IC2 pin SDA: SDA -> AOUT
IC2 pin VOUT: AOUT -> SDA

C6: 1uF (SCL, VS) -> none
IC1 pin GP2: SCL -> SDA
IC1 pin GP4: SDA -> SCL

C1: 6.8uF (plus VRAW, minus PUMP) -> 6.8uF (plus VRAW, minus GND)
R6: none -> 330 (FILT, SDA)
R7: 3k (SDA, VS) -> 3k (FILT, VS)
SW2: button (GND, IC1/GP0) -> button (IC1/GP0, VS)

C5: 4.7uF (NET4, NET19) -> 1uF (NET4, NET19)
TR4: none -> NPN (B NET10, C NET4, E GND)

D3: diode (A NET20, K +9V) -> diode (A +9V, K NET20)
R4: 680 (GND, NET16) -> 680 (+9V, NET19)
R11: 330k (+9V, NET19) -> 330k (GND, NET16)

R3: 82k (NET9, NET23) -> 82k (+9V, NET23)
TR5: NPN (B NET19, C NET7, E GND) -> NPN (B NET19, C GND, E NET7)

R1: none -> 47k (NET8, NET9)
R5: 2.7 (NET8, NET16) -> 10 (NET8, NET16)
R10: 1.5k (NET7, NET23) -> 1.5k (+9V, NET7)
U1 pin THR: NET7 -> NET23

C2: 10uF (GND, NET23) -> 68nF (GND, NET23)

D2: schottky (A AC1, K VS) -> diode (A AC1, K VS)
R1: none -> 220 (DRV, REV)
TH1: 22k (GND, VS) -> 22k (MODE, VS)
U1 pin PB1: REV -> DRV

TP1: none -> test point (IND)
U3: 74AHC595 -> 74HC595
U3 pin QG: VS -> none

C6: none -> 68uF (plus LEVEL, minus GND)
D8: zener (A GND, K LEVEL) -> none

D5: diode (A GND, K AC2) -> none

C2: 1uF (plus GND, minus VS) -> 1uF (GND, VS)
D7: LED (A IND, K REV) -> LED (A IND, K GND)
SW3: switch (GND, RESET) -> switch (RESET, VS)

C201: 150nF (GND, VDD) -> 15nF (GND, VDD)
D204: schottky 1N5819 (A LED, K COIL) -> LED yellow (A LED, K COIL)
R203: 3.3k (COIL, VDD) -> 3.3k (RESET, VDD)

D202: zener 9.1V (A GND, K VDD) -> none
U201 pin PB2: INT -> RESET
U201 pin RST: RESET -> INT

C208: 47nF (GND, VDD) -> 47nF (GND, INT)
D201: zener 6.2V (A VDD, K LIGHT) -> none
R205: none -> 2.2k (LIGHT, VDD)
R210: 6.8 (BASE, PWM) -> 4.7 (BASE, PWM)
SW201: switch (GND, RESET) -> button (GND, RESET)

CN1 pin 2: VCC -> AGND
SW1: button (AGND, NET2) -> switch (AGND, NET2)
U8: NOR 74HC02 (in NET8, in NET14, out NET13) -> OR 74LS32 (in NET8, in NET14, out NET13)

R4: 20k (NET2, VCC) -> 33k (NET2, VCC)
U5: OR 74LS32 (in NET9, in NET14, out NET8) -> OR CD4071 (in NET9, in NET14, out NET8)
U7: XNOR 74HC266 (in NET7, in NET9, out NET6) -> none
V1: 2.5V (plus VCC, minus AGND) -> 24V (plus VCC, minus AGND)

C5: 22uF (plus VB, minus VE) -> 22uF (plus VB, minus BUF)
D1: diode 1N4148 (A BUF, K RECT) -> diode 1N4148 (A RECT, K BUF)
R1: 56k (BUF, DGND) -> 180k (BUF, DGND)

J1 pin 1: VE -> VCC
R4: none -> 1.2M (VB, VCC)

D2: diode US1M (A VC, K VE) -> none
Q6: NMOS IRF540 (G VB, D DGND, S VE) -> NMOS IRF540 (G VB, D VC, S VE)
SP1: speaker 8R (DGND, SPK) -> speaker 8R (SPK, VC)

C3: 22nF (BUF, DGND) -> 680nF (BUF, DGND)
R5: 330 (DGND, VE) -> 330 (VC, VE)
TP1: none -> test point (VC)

◆ REQUIRED ACTION ◆
Each line in the records that carries "zener" must be copied out.

◆ YOUR SOLUTION ◆
D8: zener (A GND, K LEVEL) -> none
D202: zener 9.1V (A GND, K VDD) -> none
D201: zener 6.2V (A VDD, K LIGHT) -> none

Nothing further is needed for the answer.